> _Assignment_: No pictures should be carried over. Output all other parts of the entries verbatim.

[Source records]

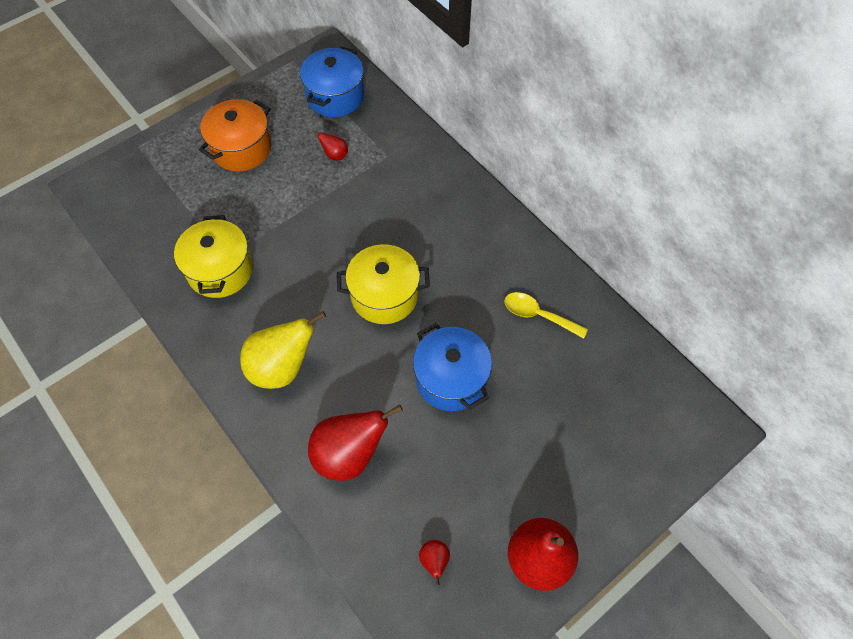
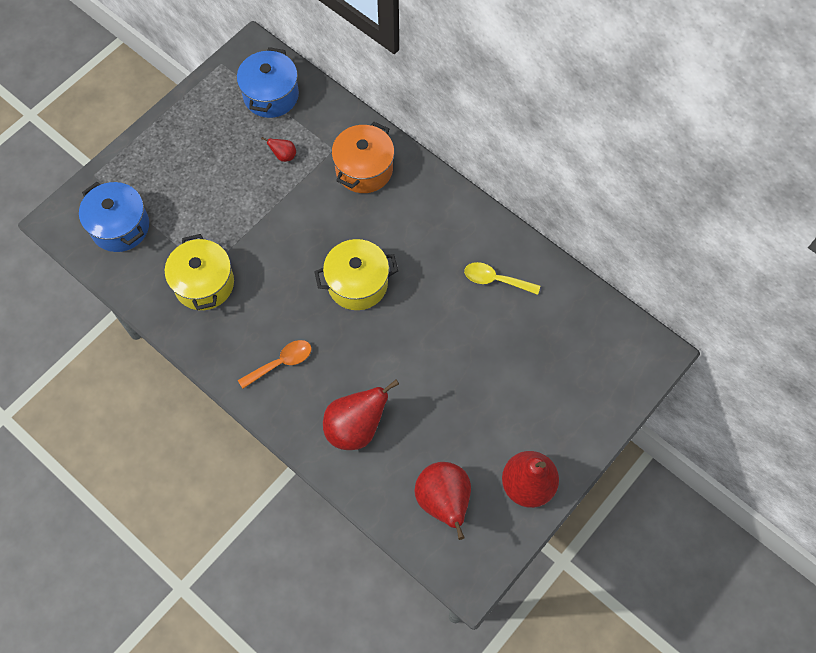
camera: 10 degrees left, 5 degrees up
orange pot [199,99,271,171] -> orange pot moved to [332,122,394,193]
yellow pear [240,311,326,389] -> orange spoon [238,340,311,389]
blue pot [413,323,492,411] -> blue pot moved to [79,182,149,252]
red pear [419,540,450,586] -> red pear [414,462,471,540], size x2.21

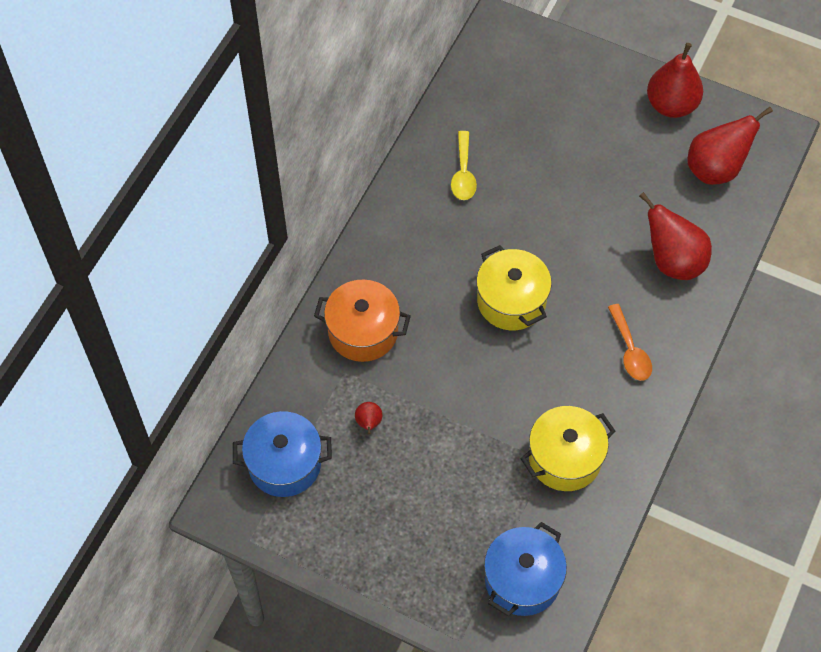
camera: 105 degrees left, 5 degrees down
orange spoon [238,340,311,389] -> orange spoon turned 150 degrees counterclockwise [608,304,652,381]

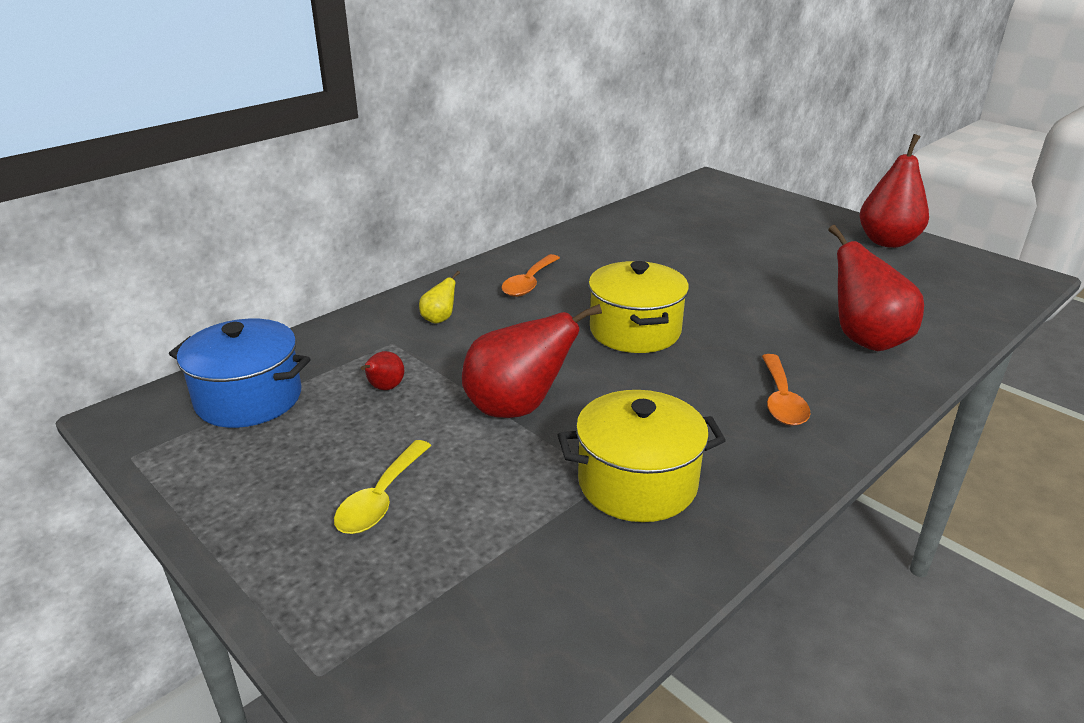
camera: 20 degrees right, 30 degrees down
orange pot [314,279,411,362] -> yellow pear [419,271,460,324]
yellow spoon [451,131,477,200] -> yellow spoon moved to [334,440,432,534]
blue pot [484,522,567,616] -> none
red pear [687,107,773,185] -> red pear moved to [462,304,602,418]
none -> orange spoon [501,254,560,297]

> _Result of this exercise_:
camera: 10 degrees left, 5 degrees up
orange pot [199,99,271,171] -> orange pot moved to [332,122,394,193]
yellow pear [240,311,326,389] -> orange spoon [238,340,311,389]
blue pot [413,323,492,411] -> blue pot moved to [79,182,149,252]
red pear [419,540,450,586] -> red pear [414,462,471,540], size x2.21

camera: 105 degrees left, 5 degrees down
orange spoon [238,340,311,389] -> orange spoon turned 150 degrees counterclockwise [608,304,652,381]

camera: 20 degrees right, 30 degrees down
orange pot [314,279,411,362] -> yellow pear [419,271,460,324]
yellow spoon [451,131,477,200] -> yellow spoon moved to [334,440,432,534]
blue pot [484,522,567,616] -> none
red pear [687,107,773,185] -> red pear moved to [462,304,602,418]
none -> orange spoon [501,254,560,297]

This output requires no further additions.